**Data provided**
#####

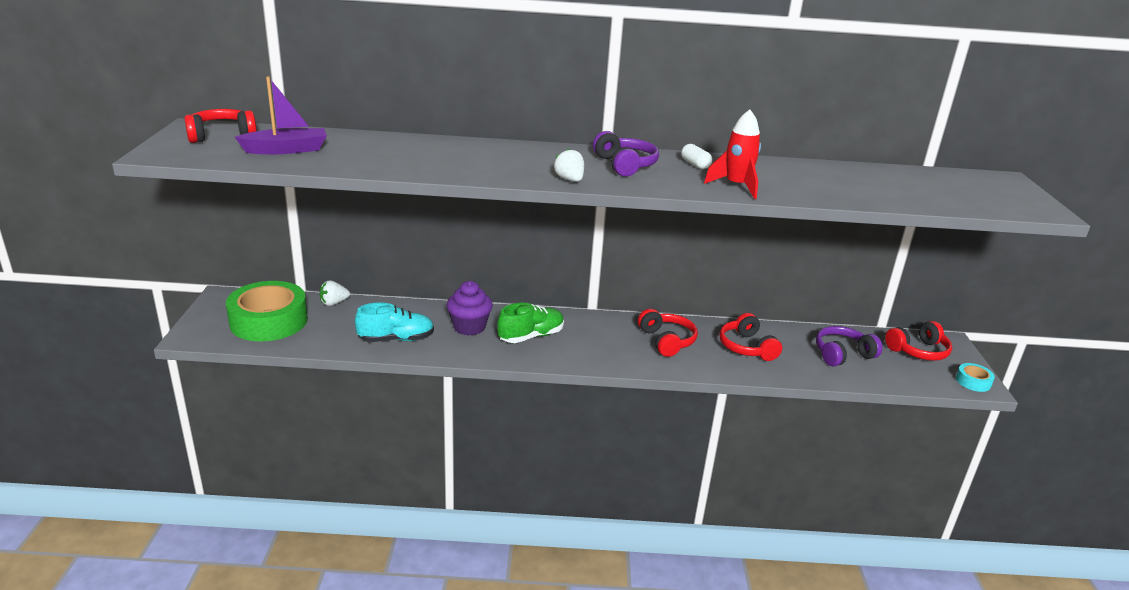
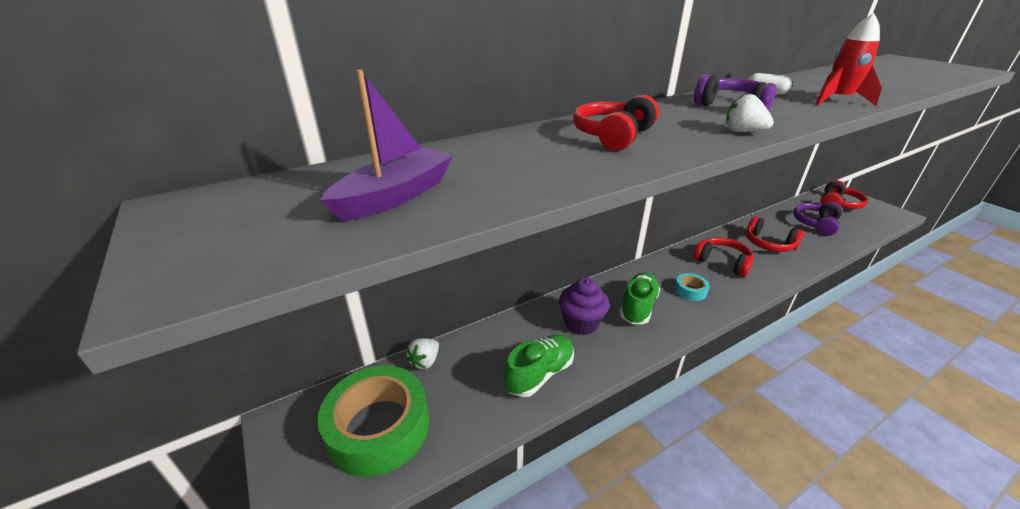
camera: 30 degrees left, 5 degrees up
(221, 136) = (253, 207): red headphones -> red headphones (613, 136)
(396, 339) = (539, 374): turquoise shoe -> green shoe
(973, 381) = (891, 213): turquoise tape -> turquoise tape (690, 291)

#####

**Exercise goal**
Show each line of the listing that holds the string "turquoise".

**Response below**
(396, 339) = (539, 374): turquoise shoe -> green shoe
(973, 381) = (891, 213): turquoise tape -> turquoise tape (690, 291)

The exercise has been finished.